> PROBLEM REQUIREMENTS:
Below are records to transcribe in full and unchanged; omit every picture.

------ DATASET EXCERPTS ------

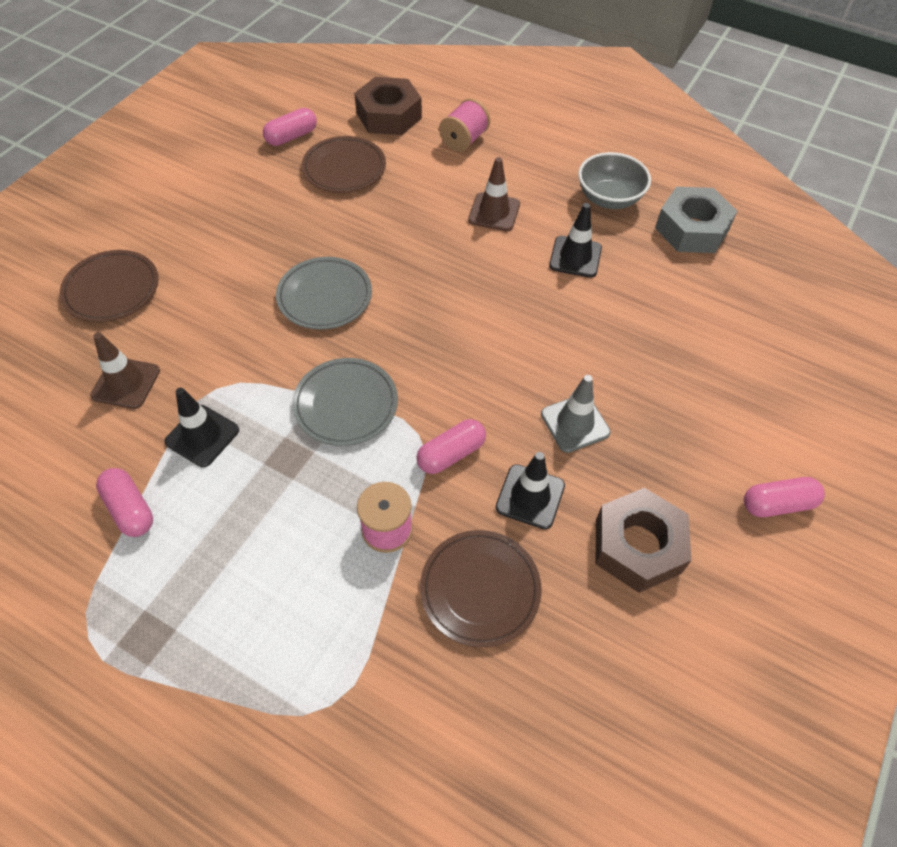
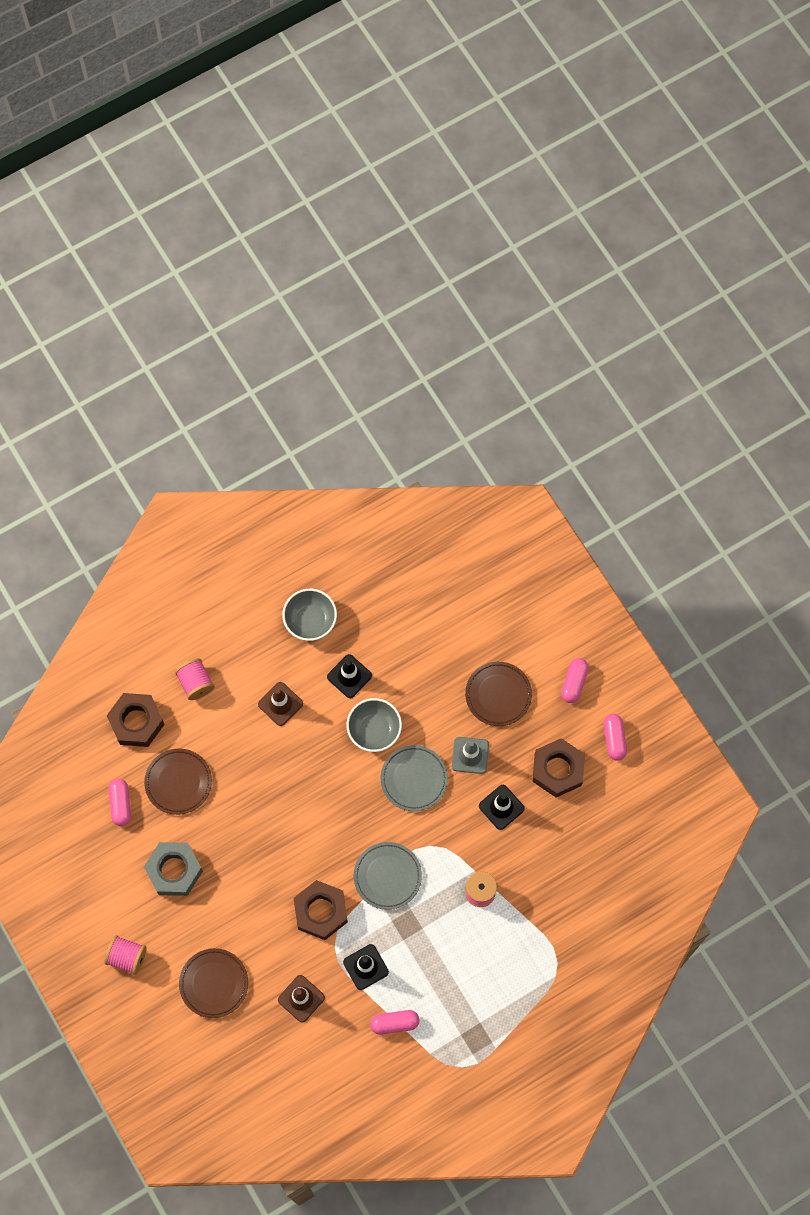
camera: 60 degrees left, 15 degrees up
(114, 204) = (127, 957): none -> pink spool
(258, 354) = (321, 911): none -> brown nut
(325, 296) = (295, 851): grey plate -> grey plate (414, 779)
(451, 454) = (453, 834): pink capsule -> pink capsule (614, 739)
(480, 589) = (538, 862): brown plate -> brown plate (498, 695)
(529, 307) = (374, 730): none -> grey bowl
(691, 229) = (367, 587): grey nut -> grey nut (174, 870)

------

> SOLUTION TO THIS EXERCISE:
camera: 60 degrees left, 15 degrees up
(114, 204) = (127, 957): none -> pink spool
(258, 354) = (321, 911): none -> brown nut
(325, 296) = (295, 851): grey plate -> grey plate (414, 779)
(451, 454) = (453, 834): pink capsule -> pink capsule (614, 739)
(480, 589) = (538, 862): brown plate -> brown plate (498, 695)
(529, 307) = (374, 730): none -> grey bowl
(691, 229) = (367, 587): grey nut -> grey nut (174, 870)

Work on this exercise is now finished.